▸ **Work to complete**
Show all the lines in the data below that include the word "star".

▸ **Supplied entries**
╔══
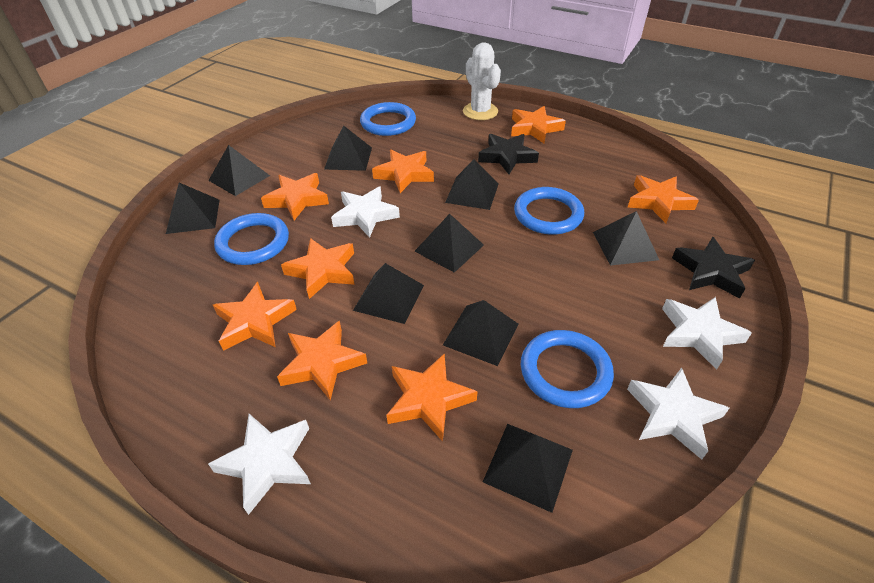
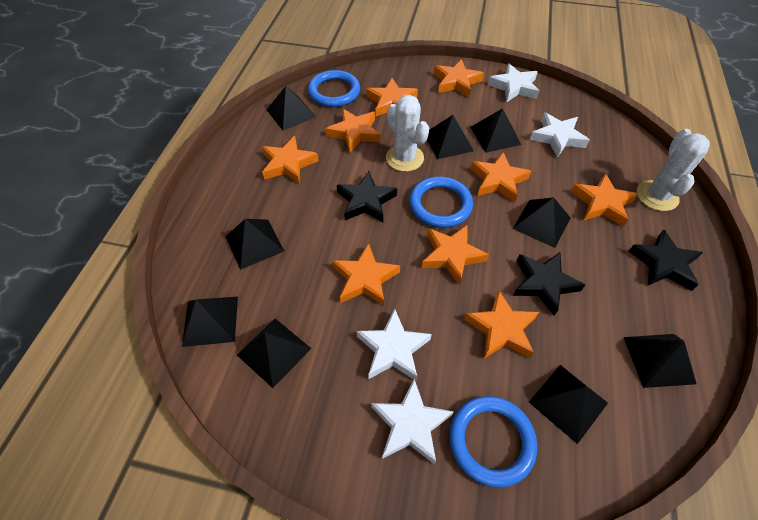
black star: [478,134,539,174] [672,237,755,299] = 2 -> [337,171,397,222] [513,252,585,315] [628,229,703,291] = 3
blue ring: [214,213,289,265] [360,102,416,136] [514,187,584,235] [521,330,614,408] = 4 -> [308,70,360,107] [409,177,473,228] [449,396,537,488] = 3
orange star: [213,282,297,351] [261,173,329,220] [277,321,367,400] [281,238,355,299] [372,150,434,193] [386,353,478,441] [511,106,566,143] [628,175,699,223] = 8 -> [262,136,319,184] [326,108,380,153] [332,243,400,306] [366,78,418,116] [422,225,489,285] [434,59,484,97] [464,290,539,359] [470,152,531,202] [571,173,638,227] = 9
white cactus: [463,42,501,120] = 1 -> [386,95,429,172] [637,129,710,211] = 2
╚══
╔══
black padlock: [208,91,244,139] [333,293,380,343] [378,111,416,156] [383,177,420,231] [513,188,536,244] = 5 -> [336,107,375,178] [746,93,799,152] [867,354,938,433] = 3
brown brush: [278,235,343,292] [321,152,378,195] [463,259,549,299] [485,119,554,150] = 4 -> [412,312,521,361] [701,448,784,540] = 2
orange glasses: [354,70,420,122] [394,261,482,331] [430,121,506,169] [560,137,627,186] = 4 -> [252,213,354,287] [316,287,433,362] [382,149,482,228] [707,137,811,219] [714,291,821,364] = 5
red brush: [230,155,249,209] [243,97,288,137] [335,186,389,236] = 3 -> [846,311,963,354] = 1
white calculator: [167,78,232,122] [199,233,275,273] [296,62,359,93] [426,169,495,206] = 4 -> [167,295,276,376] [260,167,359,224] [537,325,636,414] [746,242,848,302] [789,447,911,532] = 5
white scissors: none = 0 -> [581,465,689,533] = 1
╚══
╔══
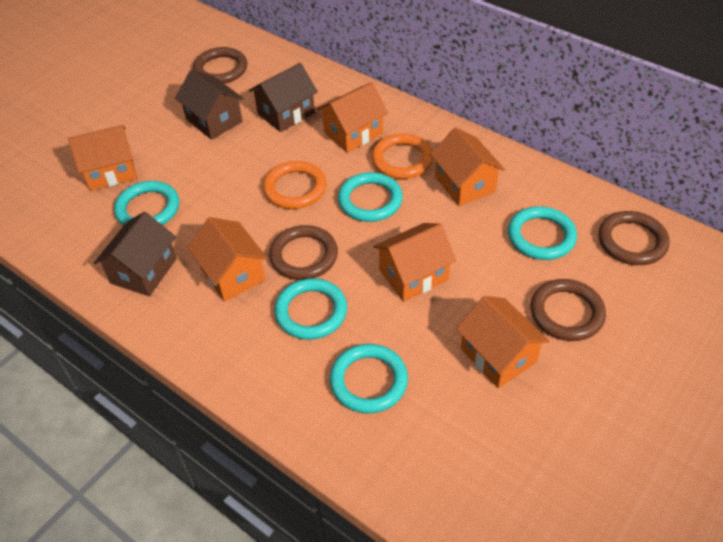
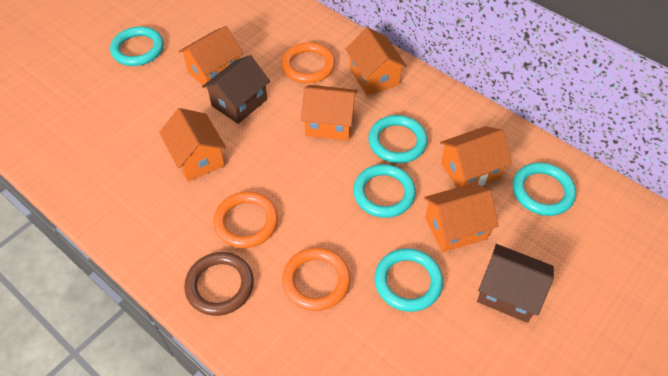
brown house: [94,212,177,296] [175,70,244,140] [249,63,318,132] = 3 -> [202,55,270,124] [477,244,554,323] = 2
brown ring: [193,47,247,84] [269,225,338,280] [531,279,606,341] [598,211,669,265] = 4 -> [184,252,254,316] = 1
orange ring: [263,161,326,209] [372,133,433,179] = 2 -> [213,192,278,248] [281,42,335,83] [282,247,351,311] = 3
╚══
▸ **Solved exercise**
black star: [478,134,539,174] [672,237,755,299] = 2 -> [337,171,397,222] [513,252,585,315] [628,229,703,291] = 3
orange star: [213,282,297,351] [261,173,329,220] [277,321,367,400] [281,238,355,299] [372,150,434,193] [386,353,478,441] [511,106,566,143] [628,175,699,223] = 8 -> [262,136,319,184] [326,108,380,153] [332,243,400,306] [366,78,418,116] [422,225,489,285] [434,59,484,97] [464,290,539,359] [470,152,531,202] [571,173,638,227] = 9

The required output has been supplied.